[Opening SUPPLIED MATERIAL section]

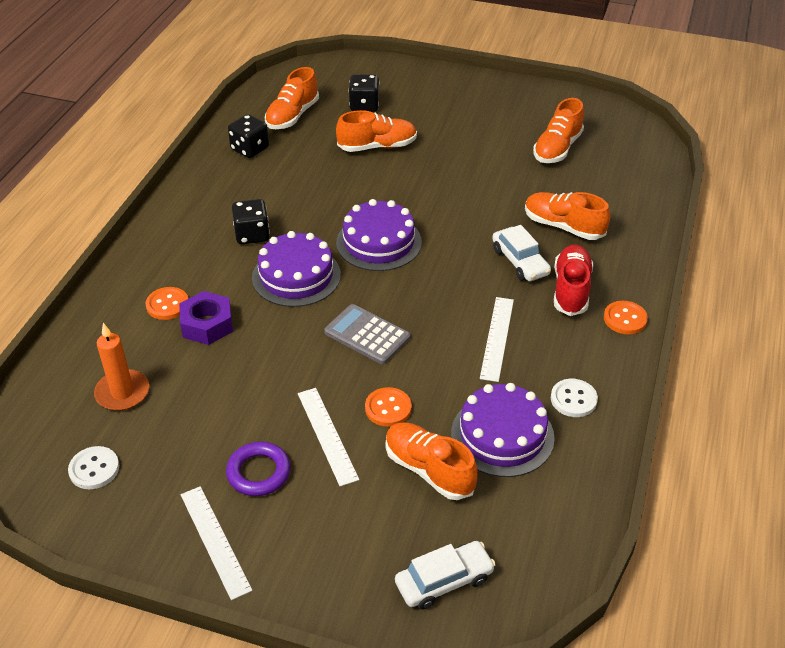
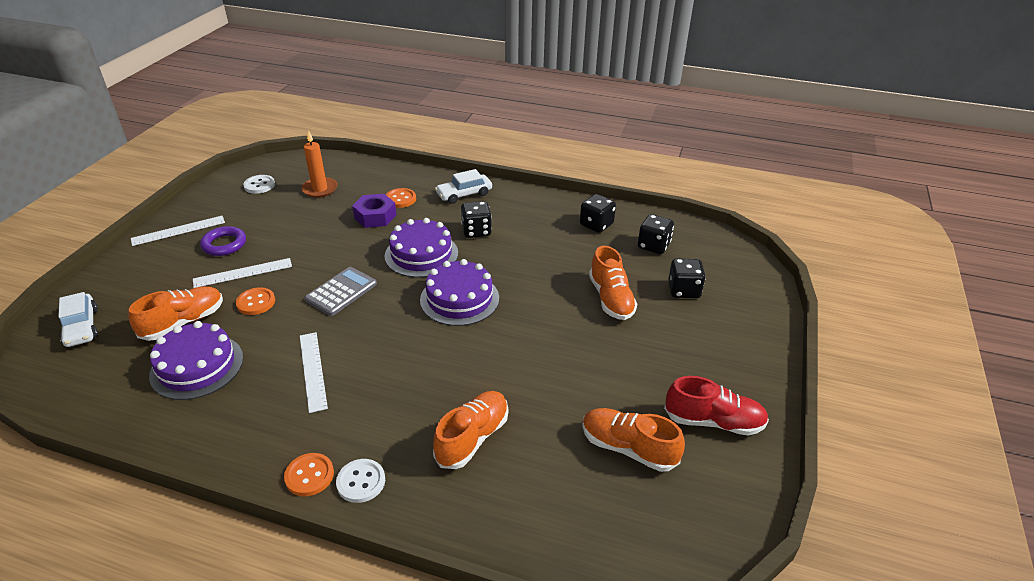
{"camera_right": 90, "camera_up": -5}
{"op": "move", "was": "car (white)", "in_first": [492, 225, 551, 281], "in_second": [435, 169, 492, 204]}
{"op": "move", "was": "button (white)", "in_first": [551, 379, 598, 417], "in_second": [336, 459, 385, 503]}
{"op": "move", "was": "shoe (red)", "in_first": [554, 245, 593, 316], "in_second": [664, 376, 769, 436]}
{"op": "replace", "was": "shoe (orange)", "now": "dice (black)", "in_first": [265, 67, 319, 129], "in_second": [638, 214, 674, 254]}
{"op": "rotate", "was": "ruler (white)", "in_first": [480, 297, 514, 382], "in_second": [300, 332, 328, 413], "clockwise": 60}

[Closing SUPPLIED MATERIAL section]

● **PROBLEM**: All entries need repeating exactly, but without the pictures.

● **RESPONSE AREA**:
{"camera_right": 90, "camera_up": -5}
{"op": "move", "was": "car (white)", "in_first": [492, 225, 551, 281], "in_second": [435, 169, 492, 204]}
{"op": "move", "was": "button (white)", "in_first": [551, 379, 598, 417], "in_second": [336, 459, 385, 503]}
{"op": "move", "was": "shoe (red)", "in_first": [554, 245, 593, 316], "in_second": [664, 376, 769, 436]}
{"op": "replace", "was": "shoe (orange)", "now": "dice (black)", "in_first": [265, 67, 319, 129], "in_second": [638, 214, 674, 254]}
{"op": "rotate", "was": "ruler (white)", "in_first": [480, 297, 514, 382], "in_second": [300, 332, 328, 413], "clockwise": 60}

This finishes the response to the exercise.